PROBLEM DETAILS: Return every entry exactly, except for any pictures.

::: THE RECORDS :::

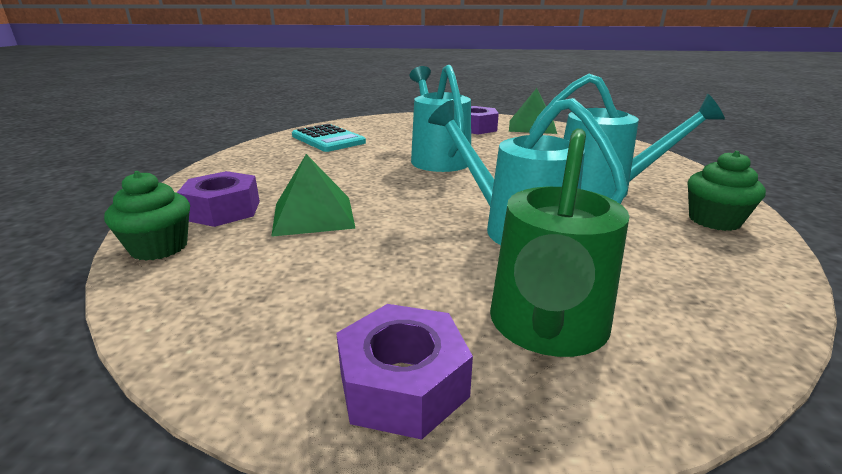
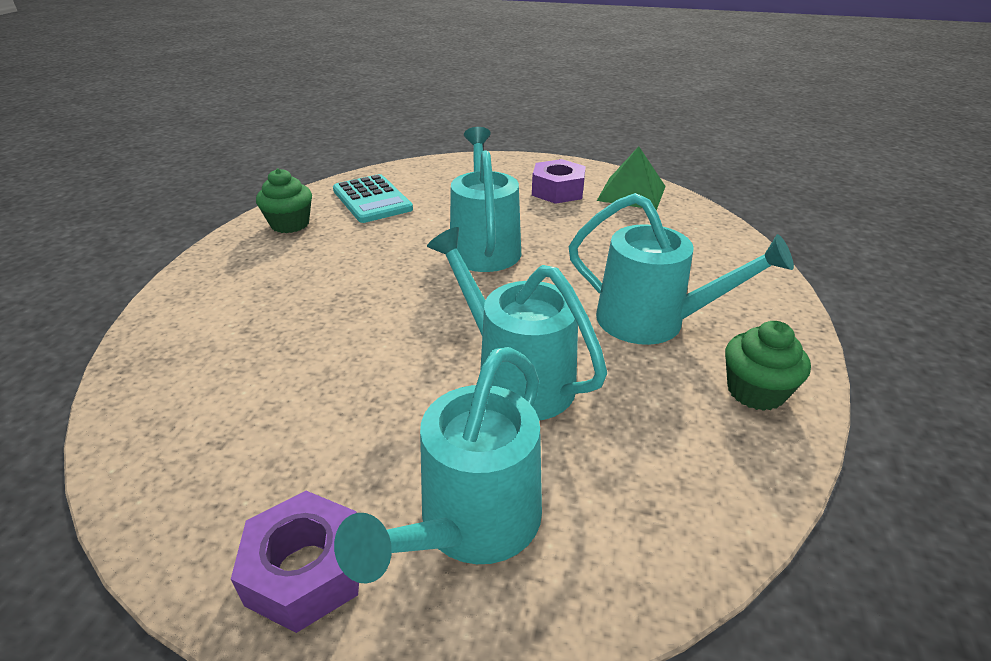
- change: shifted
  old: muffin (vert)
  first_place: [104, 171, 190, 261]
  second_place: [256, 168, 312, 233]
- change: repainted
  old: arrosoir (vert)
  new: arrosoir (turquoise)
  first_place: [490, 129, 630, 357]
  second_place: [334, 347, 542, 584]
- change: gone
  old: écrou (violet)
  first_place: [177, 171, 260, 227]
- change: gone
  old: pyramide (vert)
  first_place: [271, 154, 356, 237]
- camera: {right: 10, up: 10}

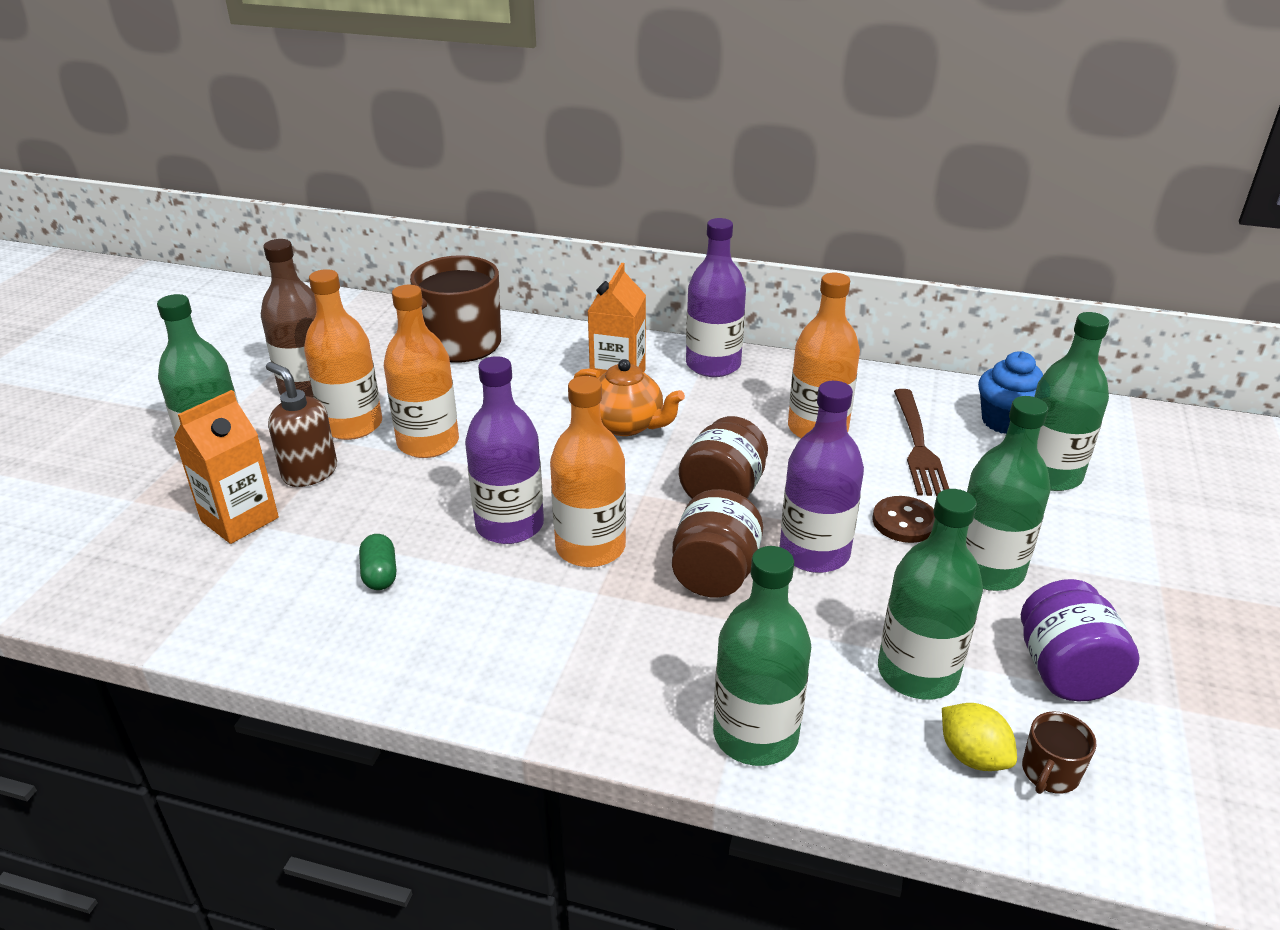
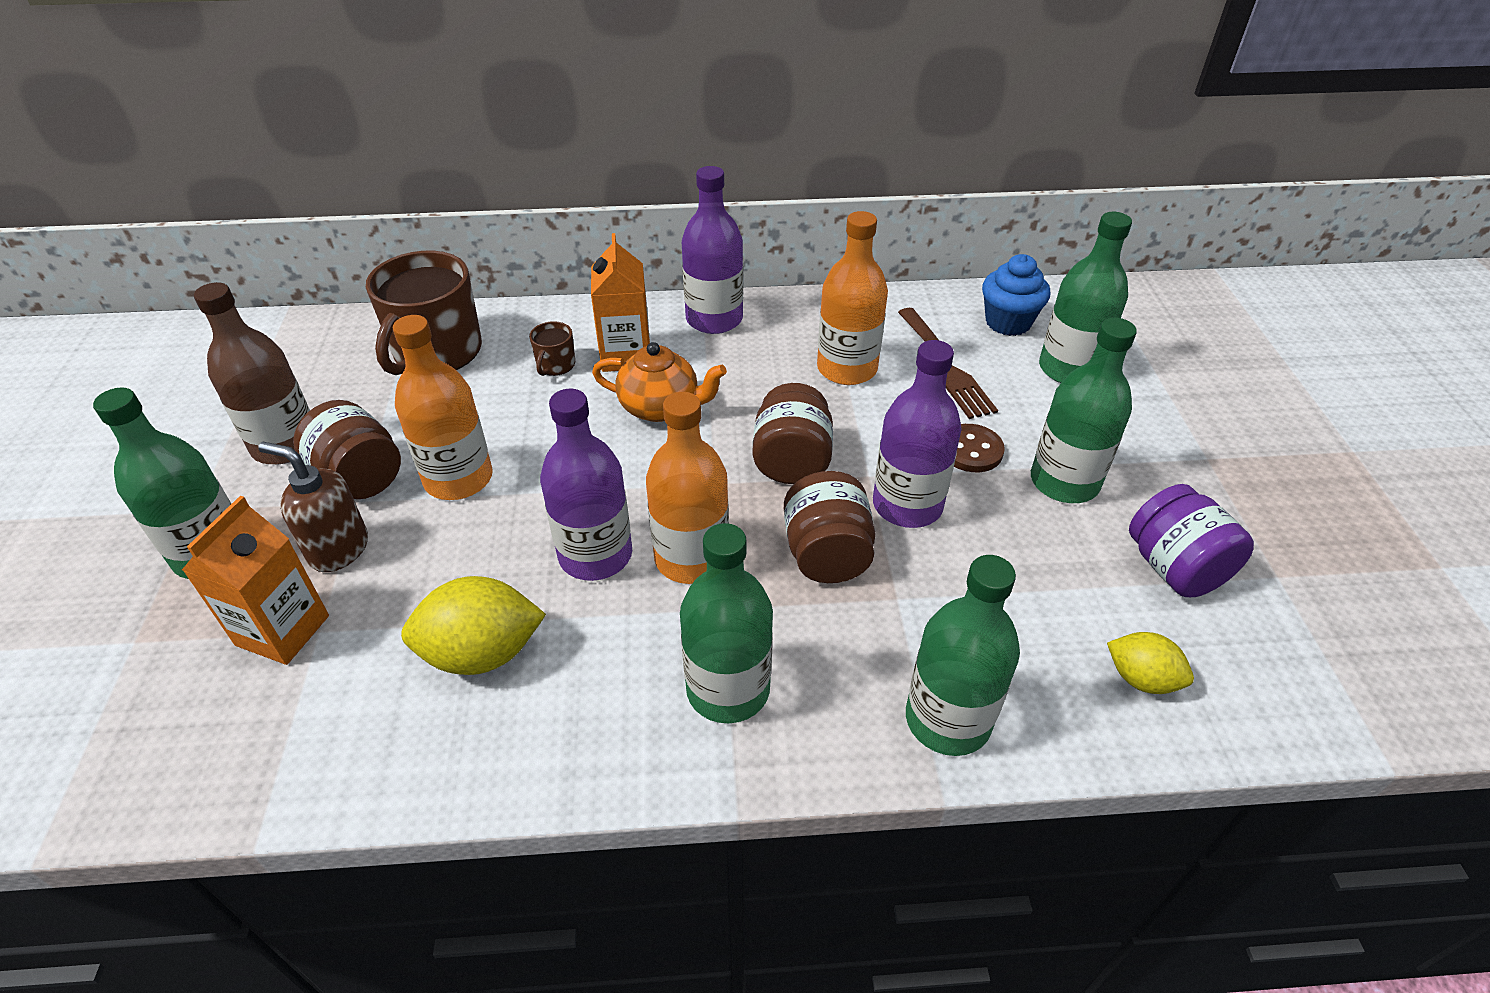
- change: swapped
  old: bouteille (orange)
  new: bocal (marron)
  first_place: [304, 269, 382, 440]
  second_place: [293, 400, 401, 499]
- change: swapped
  old: gélule (vert)
  new: citron (jaune)
  first_place: [359, 534, 396, 590]
  second_place: [401, 576, 546, 675]
- change: shifted
  old: tasse (marron)
  first_place: [1022, 711, 1096, 794]
  second_place: [529, 321, 575, 376]
- change: shifted
  old: bouteille (vert)
  first_place: [878, 489, 983, 700]
  second_place: [680, 523, 773, 723]
- camera: {right: -20, up: 10}

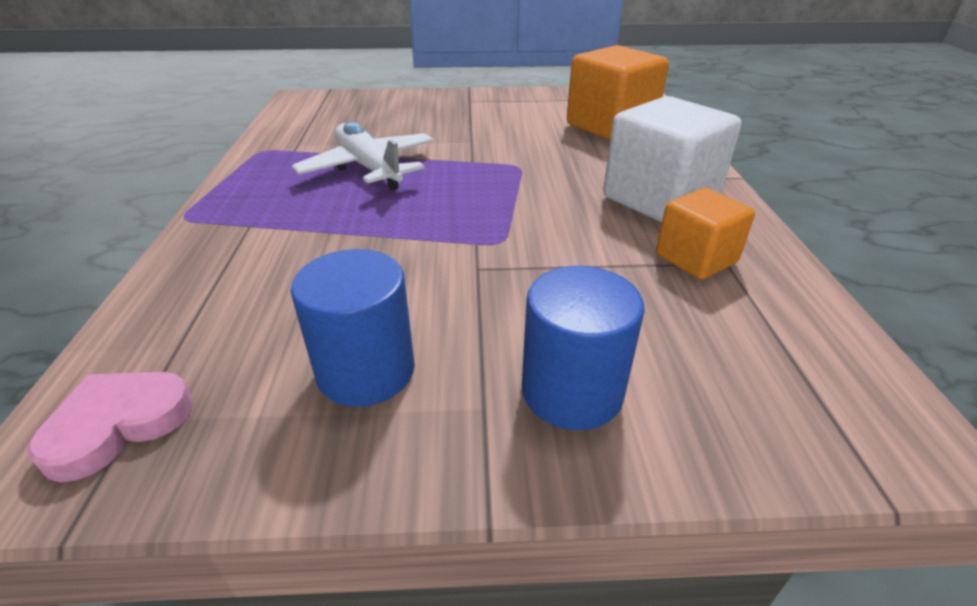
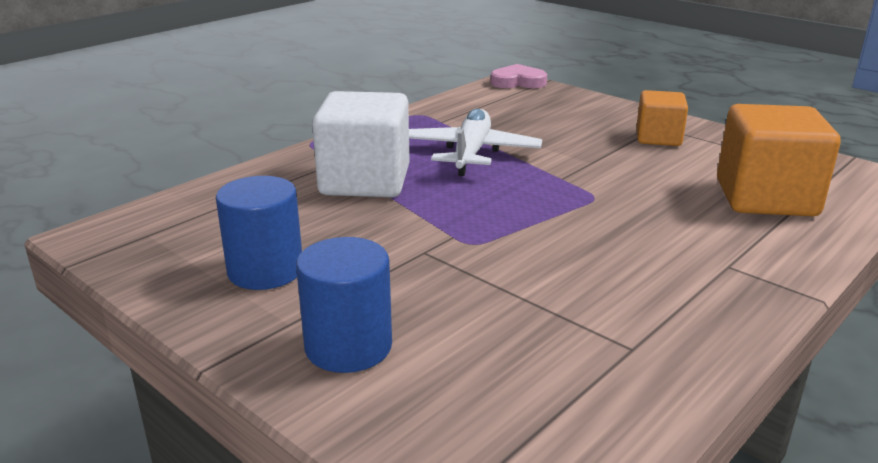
- change: shifted
  old: cube (blanc)
  first_place: [603, 96, 741, 223]
  second_place: [312, 91, 410, 197]
- change: shifted
  old: cœur (rose)
  first_place: [28, 372, 193, 482]
  second_place: [490, 64, 547, 88]
- change: shifted
  old: cube (orange)
  first_place: [656, 188, 755, 280]
  second_place: [636, 90, 688, 146]
- camera: {right: 45, up: -10}

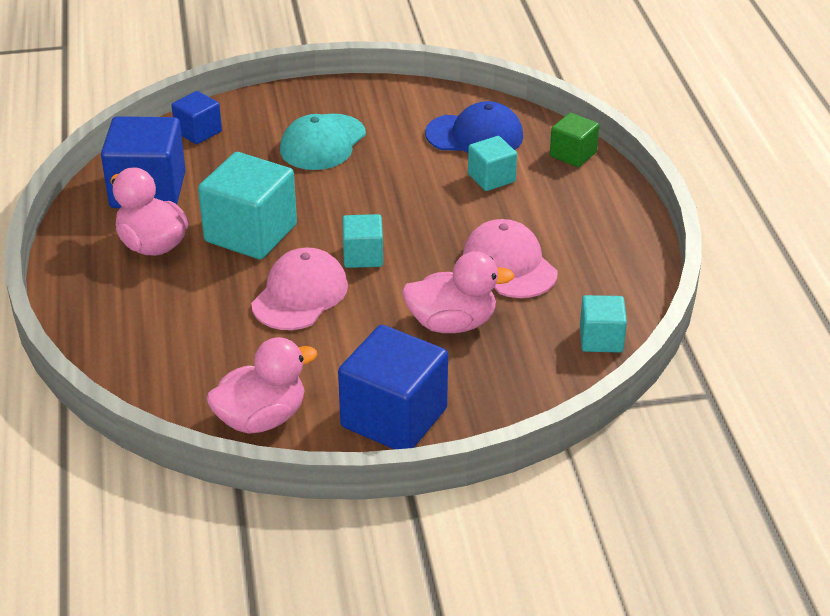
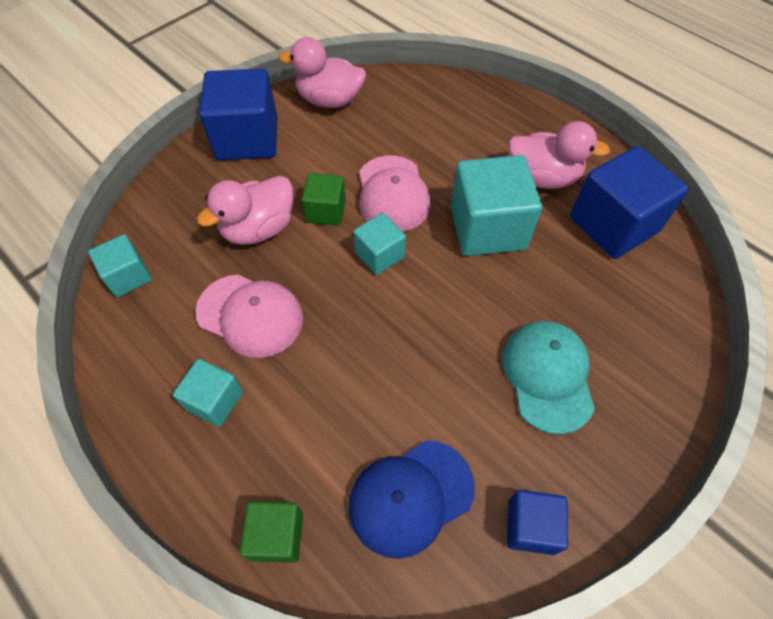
- change: shifted
  old: cube (turquoise)
  first_place: [468, 136, 517, 191]
  second_place: [173, 359, 243, 427]
- change: rotated
  old: canard (rose)
  first_place: [206, 337, 318, 434]
  second_place: [279, 37, 366, 108]
  degrees: 75
- change: new
  new: cube (vert)
  second_place: [301, 173, 346, 226]
- change: shifted
  old: cube (bleu)
  first_place: [171, 91, 222, 144]
  second_place: [507, 490, 568, 555]
- camera: {right: 145, up: 20}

:::

RESPONSE TO THE TASK:
- change: shifted
  old: muffin (vert)
  first_place: [104, 171, 190, 261]
  second_place: [256, 168, 312, 233]
- change: repainted
  old: arrosoir (vert)
  new: arrosoir (turquoise)
  first_place: [490, 129, 630, 357]
  second_place: [334, 347, 542, 584]
- change: gone
  old: écrou (violet)
  first_place: [177, 171, 260, 227]
- change: gone
  old: pyramide (vert)
  first_place: [271, 154, 356, 237]
- camera: {right: 10, up: 10}

- change: swapped
  old: bouteille (orange)
  new: bocal (marron)
  first_place: [304, 269, 382, 440]
  second_place: [293, 400, 401, 499]
- change: swapped
  old: gélule (vert)
  new: citron (jaune)
  first_place: [359, 534, 396, 590]
  second_place: [401, 576, 546, 675]
- change: shifted
  old: tasse (marron)
  first_place: [1022, 711, 1096, 794]
  second_place: [529, 321, 575, 376]
- change: shifted
  old: bouteille (vert)
  first_place: [878, 489, 983, 700]
  second_place: [680, 523, 773, 723]
- camera: {right: -20, up: 10}

- change: shifted
  old: cube (blanc)
  first_place: [603, 96, 741, 223]
  second_place: [312, 91, 410, 197]
- change: shifted
  old: cœur (rose)
  first_place: [28, 372, 193, 482]
  second_place: [490, 64, 547, 88]
- change: shifted
  old: cube (orange)
  first_place: [656, 188, 755, 280]
  second_place: [636, 90, 688, 146]
- camera: {right: 45, up: -10}

- change: shifted
  old: cube (turquoise)
  first_place: [468, 136, 517, 191]
  second_place: [173, 359, 243, 427]
- change: rotated
  old: canard (rose)
  first_place: [206, 337, 318, 434]
  second_place: [279, 37, 366, 108]
  degrees: 75
- change: new
  new: cube (vert)
  second_place: [301, 173, 346, 226]
- change: shifted
  old: cube (bleu)
  first_place: [171, 91, 222, 144]
  second_place: [507, 490, 568, 555]
- camera: {right: 145, up: 20}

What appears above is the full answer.